Dataset content —
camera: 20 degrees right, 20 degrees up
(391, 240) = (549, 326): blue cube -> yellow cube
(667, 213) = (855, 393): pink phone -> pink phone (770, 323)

...

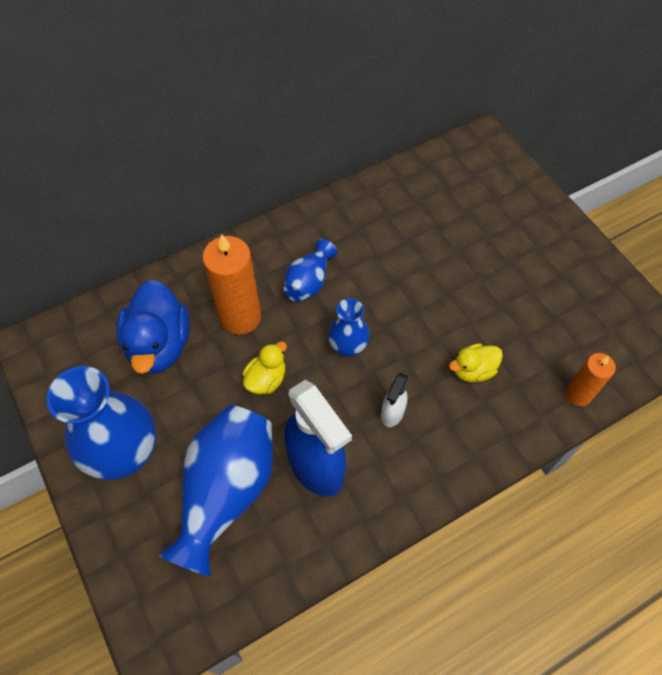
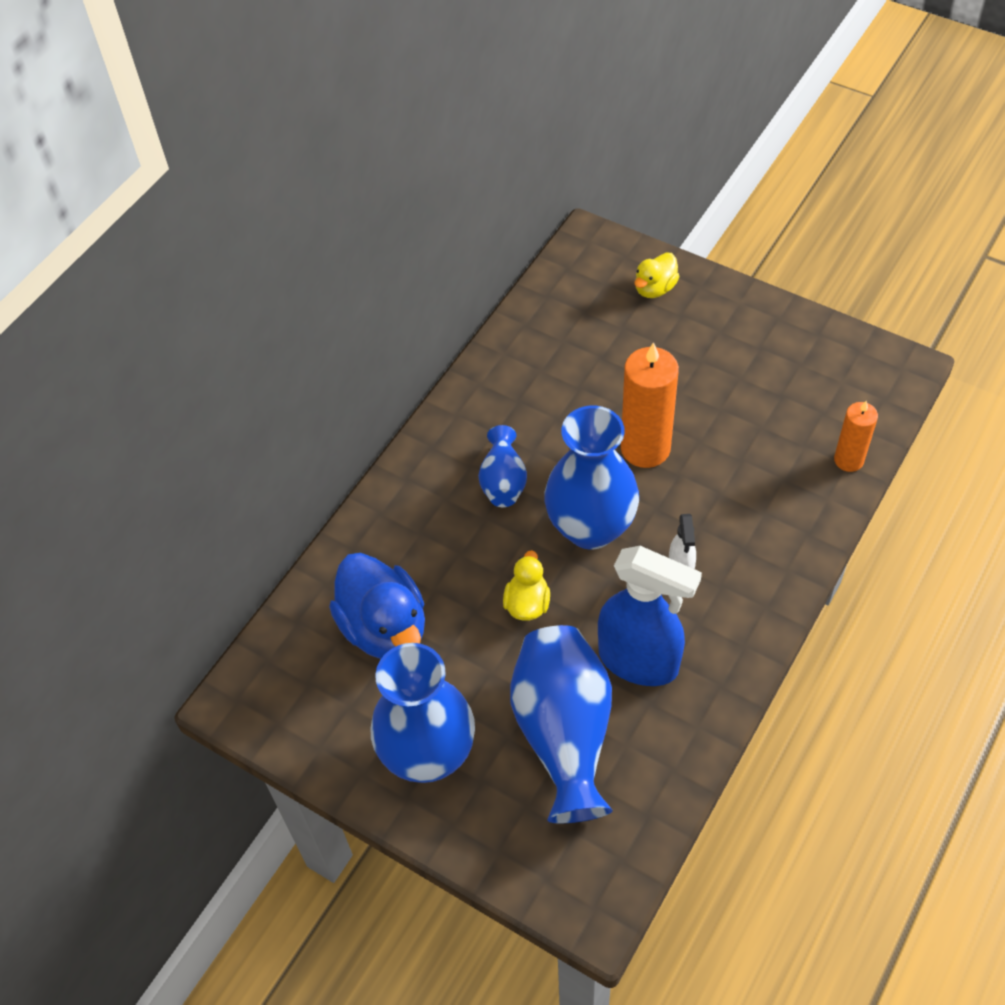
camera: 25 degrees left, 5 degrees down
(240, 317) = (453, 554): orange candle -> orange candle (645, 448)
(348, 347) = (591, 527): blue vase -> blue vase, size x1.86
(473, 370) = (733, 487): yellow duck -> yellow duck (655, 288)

Exercise requirements — Everything above from the line containing "camera: 20 degrees right, 20 degrees up" down to the line containing "(667, 213) = (855, 393): pink" is to be transcribed exactly, with both of those lines included and nothing else added.

The completed task —
camera: 20 degrees right, 20 degrees up
(391, 240) = (549, 326): blue cube -> yellow cube
(667, 213) = (855, 393): pink phone -> pink phone (770, 323)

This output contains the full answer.